Exercise objective: Return the records exactly, from the first line through the "D3: schottky BAT54" line.

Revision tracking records
[Start of Attachment]

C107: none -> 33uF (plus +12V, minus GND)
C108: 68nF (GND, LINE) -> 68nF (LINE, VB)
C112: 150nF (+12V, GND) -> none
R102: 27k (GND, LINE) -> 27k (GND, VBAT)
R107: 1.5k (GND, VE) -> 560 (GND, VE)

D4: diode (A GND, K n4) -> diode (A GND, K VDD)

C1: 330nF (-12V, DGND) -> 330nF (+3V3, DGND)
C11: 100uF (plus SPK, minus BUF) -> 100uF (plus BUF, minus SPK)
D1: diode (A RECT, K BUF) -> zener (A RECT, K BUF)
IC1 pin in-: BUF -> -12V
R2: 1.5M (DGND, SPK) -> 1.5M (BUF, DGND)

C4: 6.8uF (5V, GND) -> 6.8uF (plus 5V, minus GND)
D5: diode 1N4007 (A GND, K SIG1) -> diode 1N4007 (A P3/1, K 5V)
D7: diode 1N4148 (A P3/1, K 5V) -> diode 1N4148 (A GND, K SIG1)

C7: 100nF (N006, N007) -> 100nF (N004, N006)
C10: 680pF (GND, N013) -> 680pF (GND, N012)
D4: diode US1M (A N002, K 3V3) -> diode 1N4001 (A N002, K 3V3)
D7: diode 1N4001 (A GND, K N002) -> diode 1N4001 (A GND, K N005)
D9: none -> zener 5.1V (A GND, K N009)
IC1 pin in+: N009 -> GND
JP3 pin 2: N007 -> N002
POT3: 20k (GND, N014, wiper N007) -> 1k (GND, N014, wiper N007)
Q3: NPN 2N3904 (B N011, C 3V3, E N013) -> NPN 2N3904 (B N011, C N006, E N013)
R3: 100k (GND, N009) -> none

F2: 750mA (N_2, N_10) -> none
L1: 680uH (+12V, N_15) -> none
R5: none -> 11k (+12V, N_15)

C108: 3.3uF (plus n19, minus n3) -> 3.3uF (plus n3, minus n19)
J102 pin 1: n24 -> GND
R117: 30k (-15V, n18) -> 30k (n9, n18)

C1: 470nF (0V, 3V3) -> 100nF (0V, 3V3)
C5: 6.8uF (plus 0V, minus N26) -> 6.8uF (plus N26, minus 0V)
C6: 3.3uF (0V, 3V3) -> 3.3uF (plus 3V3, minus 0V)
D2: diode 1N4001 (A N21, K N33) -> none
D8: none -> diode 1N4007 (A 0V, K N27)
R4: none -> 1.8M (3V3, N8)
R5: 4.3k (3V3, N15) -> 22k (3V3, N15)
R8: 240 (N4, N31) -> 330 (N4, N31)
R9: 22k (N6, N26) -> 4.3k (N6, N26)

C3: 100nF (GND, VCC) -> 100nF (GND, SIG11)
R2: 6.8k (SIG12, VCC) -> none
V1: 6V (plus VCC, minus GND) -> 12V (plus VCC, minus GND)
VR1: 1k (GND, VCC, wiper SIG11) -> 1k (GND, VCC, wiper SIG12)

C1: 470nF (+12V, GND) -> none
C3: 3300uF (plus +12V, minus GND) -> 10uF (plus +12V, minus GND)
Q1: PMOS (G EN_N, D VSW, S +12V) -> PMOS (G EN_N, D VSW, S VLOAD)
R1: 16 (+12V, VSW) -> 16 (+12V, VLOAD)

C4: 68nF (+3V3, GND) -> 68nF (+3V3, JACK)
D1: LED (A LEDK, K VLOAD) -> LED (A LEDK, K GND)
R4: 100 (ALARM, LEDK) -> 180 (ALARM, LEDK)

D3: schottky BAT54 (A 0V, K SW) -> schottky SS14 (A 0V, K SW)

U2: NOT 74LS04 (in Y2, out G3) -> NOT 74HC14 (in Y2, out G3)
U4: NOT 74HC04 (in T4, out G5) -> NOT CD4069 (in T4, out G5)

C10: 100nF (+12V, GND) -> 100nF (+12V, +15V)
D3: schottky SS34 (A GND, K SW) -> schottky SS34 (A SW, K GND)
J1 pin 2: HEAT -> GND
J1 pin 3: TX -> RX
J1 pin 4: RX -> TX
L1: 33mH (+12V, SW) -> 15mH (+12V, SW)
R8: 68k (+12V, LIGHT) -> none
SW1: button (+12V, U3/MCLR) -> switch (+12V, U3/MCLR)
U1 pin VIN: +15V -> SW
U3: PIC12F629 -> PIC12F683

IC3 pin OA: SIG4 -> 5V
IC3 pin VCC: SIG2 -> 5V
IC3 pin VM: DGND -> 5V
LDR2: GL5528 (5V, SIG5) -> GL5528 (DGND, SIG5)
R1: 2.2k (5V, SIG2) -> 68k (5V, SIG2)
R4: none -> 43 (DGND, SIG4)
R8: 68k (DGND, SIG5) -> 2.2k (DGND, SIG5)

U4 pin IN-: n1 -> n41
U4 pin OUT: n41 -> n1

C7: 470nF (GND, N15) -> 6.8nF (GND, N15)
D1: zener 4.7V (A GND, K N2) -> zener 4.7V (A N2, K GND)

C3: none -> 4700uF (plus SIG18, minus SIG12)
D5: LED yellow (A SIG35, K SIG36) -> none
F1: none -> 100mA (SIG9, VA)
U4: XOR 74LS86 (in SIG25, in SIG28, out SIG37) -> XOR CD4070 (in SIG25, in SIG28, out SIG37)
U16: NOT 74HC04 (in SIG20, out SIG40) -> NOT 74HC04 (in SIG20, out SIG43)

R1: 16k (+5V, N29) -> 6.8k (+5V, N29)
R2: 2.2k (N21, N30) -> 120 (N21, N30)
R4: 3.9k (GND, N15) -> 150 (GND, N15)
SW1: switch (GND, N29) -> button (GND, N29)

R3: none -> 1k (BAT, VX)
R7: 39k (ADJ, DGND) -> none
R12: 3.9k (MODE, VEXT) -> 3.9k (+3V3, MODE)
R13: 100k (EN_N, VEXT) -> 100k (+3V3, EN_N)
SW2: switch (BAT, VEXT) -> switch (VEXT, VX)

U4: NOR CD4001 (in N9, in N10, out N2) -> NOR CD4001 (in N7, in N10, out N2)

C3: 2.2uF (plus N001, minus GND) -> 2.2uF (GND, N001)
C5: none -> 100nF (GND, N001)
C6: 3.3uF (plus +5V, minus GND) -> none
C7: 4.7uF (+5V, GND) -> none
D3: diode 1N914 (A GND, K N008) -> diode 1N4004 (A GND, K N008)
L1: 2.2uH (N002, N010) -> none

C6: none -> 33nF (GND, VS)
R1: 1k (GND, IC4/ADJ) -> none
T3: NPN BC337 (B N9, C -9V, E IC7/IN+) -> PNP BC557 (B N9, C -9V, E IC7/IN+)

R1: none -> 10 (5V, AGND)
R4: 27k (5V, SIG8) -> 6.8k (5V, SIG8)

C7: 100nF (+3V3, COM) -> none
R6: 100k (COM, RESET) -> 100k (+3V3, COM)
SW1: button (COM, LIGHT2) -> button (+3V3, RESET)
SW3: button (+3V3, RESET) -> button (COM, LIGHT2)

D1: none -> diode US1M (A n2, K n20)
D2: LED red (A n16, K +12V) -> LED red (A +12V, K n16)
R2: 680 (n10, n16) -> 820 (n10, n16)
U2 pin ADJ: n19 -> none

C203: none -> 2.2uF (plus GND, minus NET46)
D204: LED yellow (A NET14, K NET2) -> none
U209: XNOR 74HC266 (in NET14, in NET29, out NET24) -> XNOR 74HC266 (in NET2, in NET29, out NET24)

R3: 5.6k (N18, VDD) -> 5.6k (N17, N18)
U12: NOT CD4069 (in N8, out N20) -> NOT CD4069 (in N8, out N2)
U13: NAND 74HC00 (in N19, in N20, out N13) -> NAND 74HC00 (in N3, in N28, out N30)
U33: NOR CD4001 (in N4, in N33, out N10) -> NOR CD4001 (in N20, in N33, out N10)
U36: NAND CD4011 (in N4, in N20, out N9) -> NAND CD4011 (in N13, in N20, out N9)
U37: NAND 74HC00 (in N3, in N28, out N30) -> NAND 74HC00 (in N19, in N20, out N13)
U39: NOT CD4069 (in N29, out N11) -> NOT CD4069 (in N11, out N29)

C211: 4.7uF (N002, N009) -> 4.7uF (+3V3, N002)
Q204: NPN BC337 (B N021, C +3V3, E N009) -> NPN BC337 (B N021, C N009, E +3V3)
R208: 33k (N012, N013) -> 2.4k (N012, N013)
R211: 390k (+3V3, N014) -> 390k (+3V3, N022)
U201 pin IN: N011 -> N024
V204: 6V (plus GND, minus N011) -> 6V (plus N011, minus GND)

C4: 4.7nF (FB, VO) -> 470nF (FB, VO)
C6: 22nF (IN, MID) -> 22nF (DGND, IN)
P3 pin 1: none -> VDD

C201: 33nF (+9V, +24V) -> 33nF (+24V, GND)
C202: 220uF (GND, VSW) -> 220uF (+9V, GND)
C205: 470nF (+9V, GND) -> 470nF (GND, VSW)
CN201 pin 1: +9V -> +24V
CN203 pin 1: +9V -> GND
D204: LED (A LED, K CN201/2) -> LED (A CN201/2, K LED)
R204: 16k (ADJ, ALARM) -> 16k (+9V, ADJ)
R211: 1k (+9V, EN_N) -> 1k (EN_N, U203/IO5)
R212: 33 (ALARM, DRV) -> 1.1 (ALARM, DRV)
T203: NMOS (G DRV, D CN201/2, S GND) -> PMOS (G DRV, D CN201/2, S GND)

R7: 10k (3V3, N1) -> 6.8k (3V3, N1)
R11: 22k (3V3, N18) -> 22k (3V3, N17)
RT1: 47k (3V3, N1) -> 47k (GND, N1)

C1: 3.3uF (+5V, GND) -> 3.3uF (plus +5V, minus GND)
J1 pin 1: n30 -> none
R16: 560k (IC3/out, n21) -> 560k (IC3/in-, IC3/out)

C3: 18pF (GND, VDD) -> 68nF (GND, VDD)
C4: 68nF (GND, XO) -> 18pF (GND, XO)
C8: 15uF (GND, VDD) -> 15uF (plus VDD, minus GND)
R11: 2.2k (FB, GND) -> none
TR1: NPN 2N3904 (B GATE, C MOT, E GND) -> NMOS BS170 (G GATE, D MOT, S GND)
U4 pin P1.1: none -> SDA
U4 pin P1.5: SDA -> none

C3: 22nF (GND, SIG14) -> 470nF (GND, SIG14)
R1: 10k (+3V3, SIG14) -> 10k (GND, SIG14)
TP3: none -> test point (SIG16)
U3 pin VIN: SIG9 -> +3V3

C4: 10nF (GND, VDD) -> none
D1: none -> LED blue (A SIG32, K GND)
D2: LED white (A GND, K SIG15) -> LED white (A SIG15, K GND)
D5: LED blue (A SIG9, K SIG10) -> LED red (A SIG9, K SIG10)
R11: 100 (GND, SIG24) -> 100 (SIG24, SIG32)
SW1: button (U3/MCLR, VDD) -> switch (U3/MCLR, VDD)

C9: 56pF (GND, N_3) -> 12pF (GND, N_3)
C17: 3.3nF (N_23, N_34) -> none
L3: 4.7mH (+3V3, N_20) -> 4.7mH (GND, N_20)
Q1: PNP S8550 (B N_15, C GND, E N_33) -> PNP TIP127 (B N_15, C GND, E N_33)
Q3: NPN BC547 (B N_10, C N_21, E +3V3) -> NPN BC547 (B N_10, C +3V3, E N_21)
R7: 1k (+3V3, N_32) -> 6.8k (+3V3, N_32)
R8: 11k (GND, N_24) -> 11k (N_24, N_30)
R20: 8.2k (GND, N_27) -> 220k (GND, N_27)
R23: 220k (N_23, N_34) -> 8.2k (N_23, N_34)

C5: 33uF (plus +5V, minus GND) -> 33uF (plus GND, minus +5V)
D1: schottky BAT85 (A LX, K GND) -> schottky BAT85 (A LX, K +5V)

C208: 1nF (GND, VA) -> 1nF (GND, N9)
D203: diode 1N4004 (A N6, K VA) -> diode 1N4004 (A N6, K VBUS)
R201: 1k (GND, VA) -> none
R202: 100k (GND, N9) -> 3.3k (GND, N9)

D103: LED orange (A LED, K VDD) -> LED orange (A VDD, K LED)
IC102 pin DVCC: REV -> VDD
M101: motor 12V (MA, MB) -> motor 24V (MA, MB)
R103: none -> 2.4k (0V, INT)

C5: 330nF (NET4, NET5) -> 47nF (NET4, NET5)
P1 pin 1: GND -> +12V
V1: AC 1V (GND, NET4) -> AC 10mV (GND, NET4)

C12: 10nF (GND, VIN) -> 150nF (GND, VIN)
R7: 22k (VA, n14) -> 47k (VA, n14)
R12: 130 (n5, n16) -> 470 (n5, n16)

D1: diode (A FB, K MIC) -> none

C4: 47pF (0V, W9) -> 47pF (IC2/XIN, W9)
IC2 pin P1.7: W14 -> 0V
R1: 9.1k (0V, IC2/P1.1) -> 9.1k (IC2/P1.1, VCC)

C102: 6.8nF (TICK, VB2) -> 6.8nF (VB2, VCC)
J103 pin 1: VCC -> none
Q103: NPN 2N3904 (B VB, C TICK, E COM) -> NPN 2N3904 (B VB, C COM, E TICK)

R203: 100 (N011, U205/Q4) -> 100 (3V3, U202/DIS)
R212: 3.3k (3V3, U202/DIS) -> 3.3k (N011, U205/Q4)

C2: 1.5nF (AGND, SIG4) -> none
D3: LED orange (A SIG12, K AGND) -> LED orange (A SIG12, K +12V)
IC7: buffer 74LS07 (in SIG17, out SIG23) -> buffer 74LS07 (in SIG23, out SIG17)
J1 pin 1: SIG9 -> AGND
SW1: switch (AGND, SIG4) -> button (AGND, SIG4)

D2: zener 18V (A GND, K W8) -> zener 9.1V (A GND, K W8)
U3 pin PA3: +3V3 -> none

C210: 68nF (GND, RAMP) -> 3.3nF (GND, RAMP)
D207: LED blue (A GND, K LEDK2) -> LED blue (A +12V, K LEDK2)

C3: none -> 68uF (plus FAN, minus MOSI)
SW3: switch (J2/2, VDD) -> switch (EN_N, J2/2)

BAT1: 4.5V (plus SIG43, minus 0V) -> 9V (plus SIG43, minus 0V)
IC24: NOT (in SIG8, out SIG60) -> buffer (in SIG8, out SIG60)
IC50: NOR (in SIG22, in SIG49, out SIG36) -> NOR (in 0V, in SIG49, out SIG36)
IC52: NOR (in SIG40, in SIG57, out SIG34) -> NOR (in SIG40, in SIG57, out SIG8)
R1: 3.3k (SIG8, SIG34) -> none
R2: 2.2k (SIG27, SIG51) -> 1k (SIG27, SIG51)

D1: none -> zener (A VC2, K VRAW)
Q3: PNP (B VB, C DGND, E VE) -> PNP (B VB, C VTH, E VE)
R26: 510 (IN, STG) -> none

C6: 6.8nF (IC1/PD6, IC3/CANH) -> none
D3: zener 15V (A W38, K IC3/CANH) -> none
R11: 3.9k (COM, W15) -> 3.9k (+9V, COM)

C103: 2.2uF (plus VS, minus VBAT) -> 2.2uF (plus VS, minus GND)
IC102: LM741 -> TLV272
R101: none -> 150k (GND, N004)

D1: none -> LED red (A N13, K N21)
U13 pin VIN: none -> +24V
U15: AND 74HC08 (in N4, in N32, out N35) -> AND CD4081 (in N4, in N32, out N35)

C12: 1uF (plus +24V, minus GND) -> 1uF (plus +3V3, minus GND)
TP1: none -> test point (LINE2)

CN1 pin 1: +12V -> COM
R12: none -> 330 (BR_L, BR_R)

[End of Attachment]

Solution below:
C107: none -> 33uF (plus +12V, minus GND)
C108: 68nF (GND, LINE) -> 68nF (LINE, VB)
C112: 150nF (+12V, GND) -> none
R102: 27k (GND, LINE) -> 27k (GND, VBAT)
R107: 1.5k (GND, VE) -> 560 (GND, VE)

D4: diode (A GND, K n4) -> diode (A GND, K VDD)

C1: 330nF (-12V, DGND) -> 330nF (+3V3, DGND)
C11: 100uF (plus SPK, minus BUF) -> 100uF (plus BUF, minus SPK)
D1: diode (A RECT, K BUF) -> zener (A RECT, K BUF)
IC1 pin in-: BUF -> -12V
R2: 1.5M (DGND, SPK) -> 1.5M (BUF, DGND)

C4: 6.8uF (5V, GND) -> 6.8uF (plus 5V, minus GND)
D5: diode 1N4007 (A GND, K SIG1) -> diode 1N4007 (A P3/1, K 5V)
D7: diode 1N4148 (A P3/1, K 5V) -> diode 1N4148 (A GND, K SIG1)

C7: 100nF (N006, N007) -> 100nF (N004, N006)
C10: 680pF (GND, N013) -> 680pF (GND, N012)
D4: diode US1M (A N002, K 3V3) -> diode 1N4001 (A N002, K 3V3)
D7: diode 1N4001 (A GND, K N002) -> diode 1N4001 (A GND, K N005)
D9: none -> zener 5.1V (A GND, K N009)
IC1 pin in+: N009 -> GND
JP3 pin 2: N007 -> N002
POT3: 20k (GND, N014, wiper N007) -> 1k (GND, N014, wiper N007)
Q3: NPN 2N3904 (B N011, C 3V3, E N013) -> NPN 2N3904 (B N011, C N006, E N013)
R3: 100k (GND, N009) -> none

F2: 750mA (N_2, N_10) -> none
L1: 680uH (+12V, N_15) -> none
R5: none -> 11k (+12V, N_15)

C108: 3.3uF (plus n19, minus n3) -> 3.3uF (plus n3, minus n19)
J102 pin 1: n24 -> GND
R117: 30k (-15V, n18) -> 30k (n9, n18)

C1: 470nF (0V, 3V3) -> 100nF (0V, 3V3)
C5: 6.8uF (plus 0V, minus N26) -> 6.8uF (plus N26, minus 0V)
C6: 3.3uF (0V, 3V3) -> 3.3uF (plus 3V3, minus 0V)
D2: diode 1N4001 (A N21, K N33) -> none
D8: none -> diode 1N4007 (A 0V, K N27)
R4: none -> 1.8M (3V3, N8)
R5: 4.3k (3V3, N15) -> 22k (3V3, N15)
R8: 240 (N4, N31) -> 330 (N4, N31)
R9: 22k (N6, N26) -> 4.3k (N6, N26)

C3: 100nF (GND, VCC) -> 100nF (GND, SIG11)
R2: 6.8k (SIG12, VCC) -> none
V1: 6V (plus VCC, minus GND) -> 12V (plus VCC, minus GND)
VR1: 1k (GND, VCC, wiper SIG11) -> 1k (GND, VCC, wiper SIG12)

C1: 470nF (+12V, GND) -> none
C3: 3300uF (plus +12V, minus GND) -> 10uF (plus +12V, minus GND)
Q1: PMOS (G EN_N, D VSW, S +12V) -> PMOS (G EN_N, D VSW, S VLOAD)
R1: 16 (+12V, VSW) -> 16 (+12V, VLOAD)

C4: 68nF (+3V3, GND) -> 68nF (+3V3, JACK)
D1: LED (A LEDK, K VLOAD) -> LED (A LEDK, K GND)
R4: 100 (ALARM, LEDK) -> 180 (ALARM, LEDK)

D3: schottky BAT54 (A 0V, K SW) -> schottky SS14 (A 0V, K SW)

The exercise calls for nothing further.